Looking through the data, please report how many lines contain the string "zener", giving nothing but the number.

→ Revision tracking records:
-- Opening Marker --

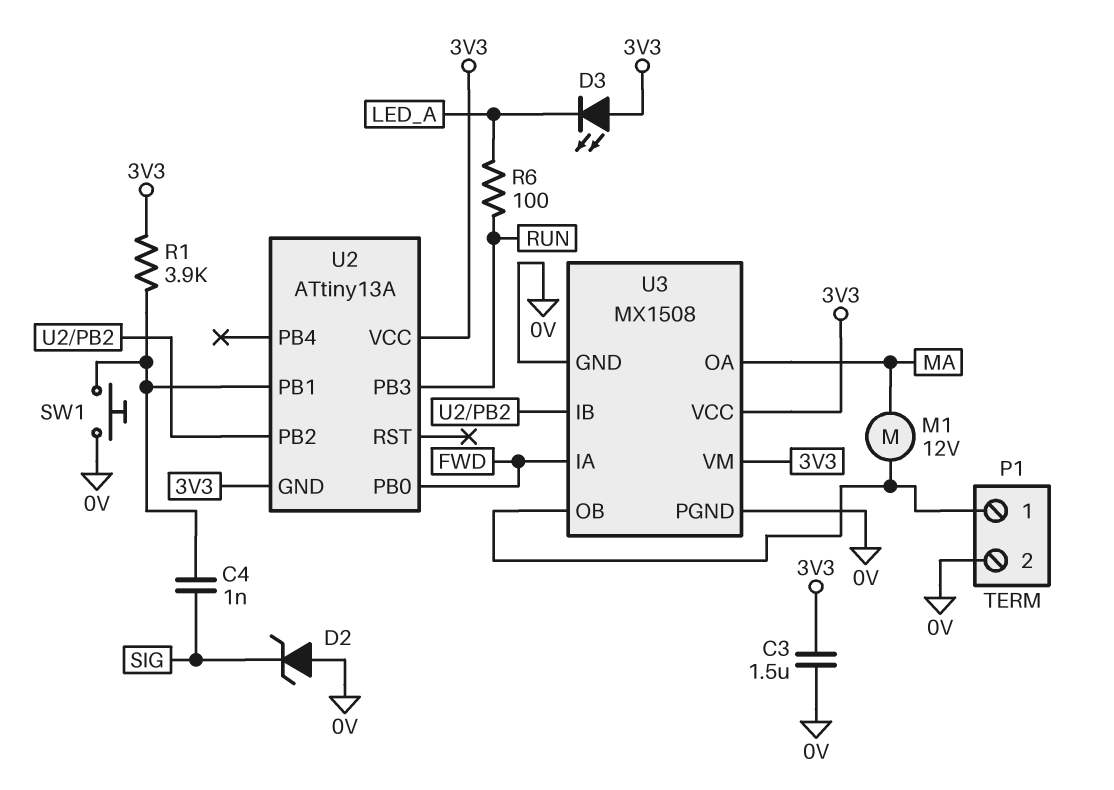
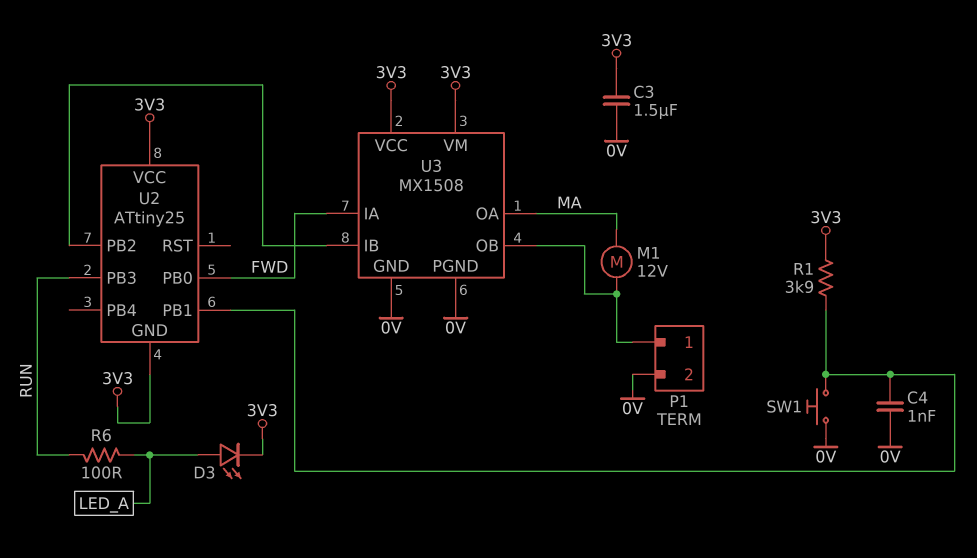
C4: 1nF (SIG, U2/PB1) -> 1nF (0V, U2/PB1)
D2: zener (A 0V, K SIG) -> none
D3: LED (A 3V3, K LED_A) -> LED (A LED_A, K 3V3)
U2: ATtiny13A -> ATtiny25

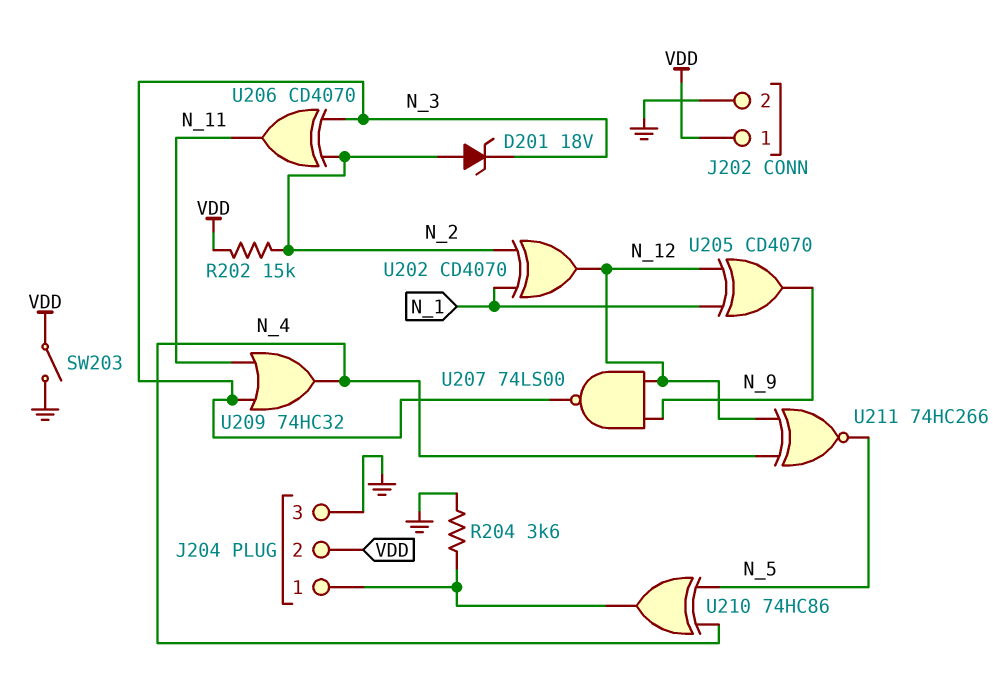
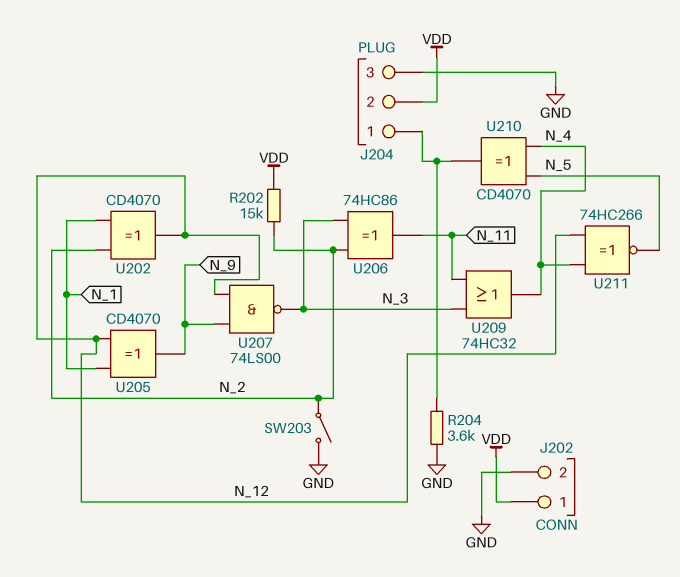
D201: zener 18V (A N_2, K N_3) -> none
SW203: switch (GND, VDD) -> switch (GND, N_2)
U206: XOR CD4070 (in N_2, in N_3, out N_11) -> XOR 74HC86 (in N_2, in N_3, out N_11)
U210: XOR 74HC86 (in N_4, in N_5, out J204/1) -> XOR CD4070 (in N_4, in N_5, out J204/1)

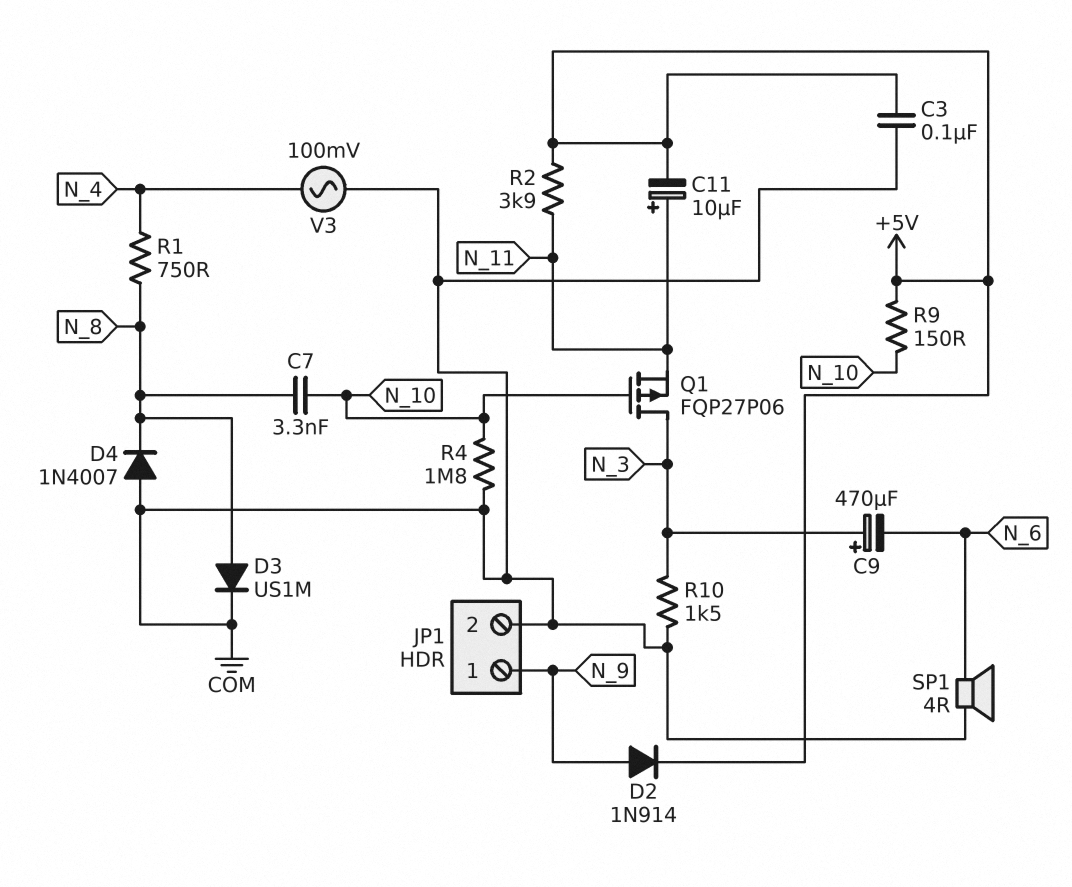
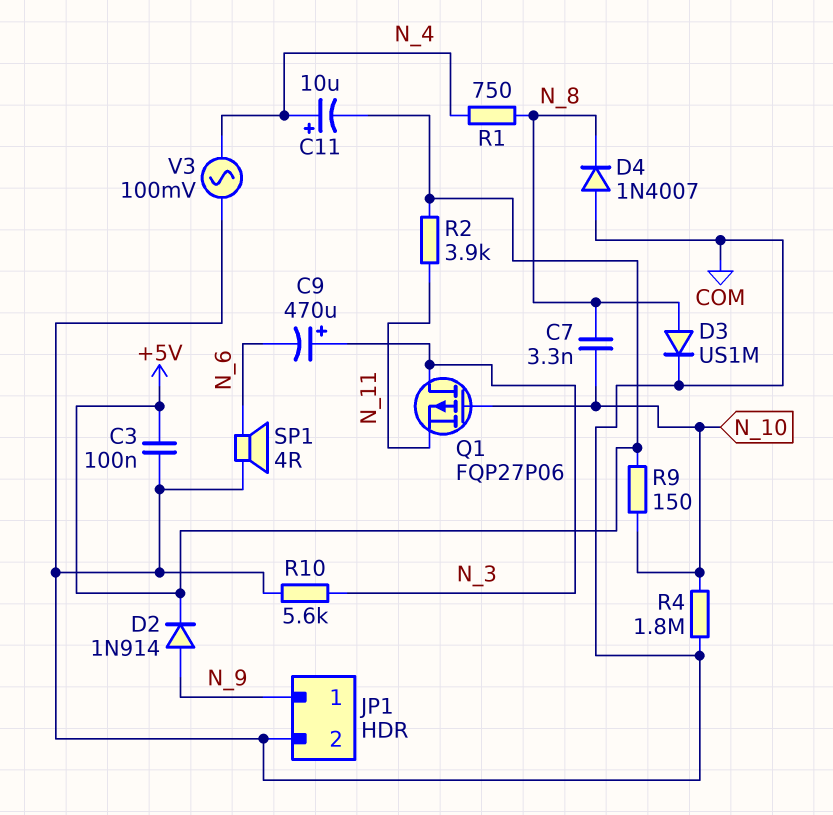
C11: 10uF (plus N_11, minus +5V) -> 10uF (plus N_4, minus +5V)
R10: 1.5k (COM, N_3) -> 5.6k (COM, N_3)

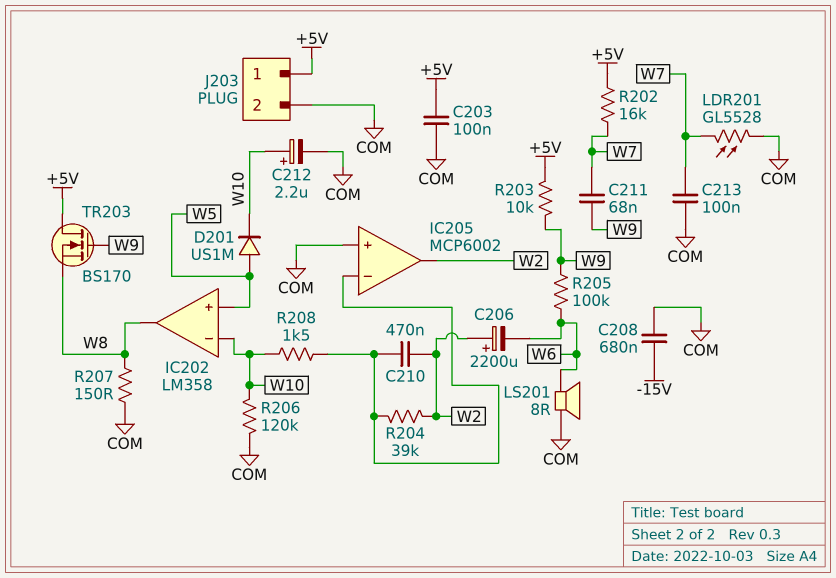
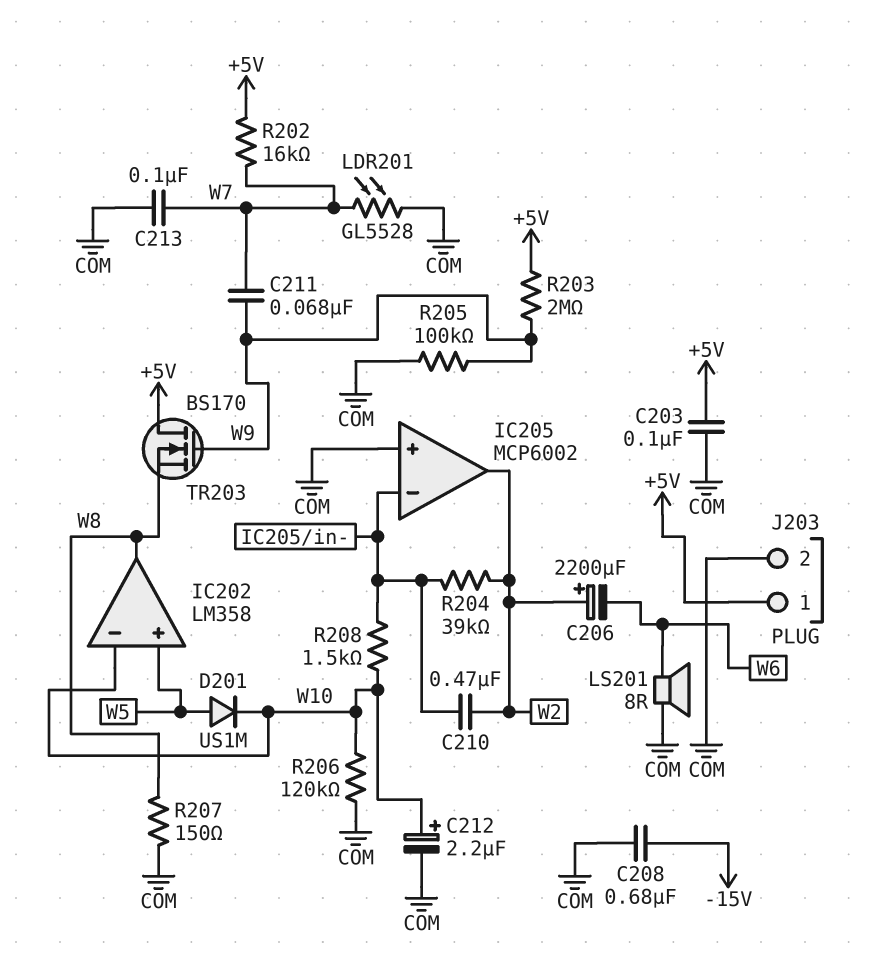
R203: 10k (+5V, W9) -> 2M (+5V, W9)
R205: 100k (W6, W9) -> 100k (COM, W9)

-- Closing Marker --

→ Reply to the exercise:
2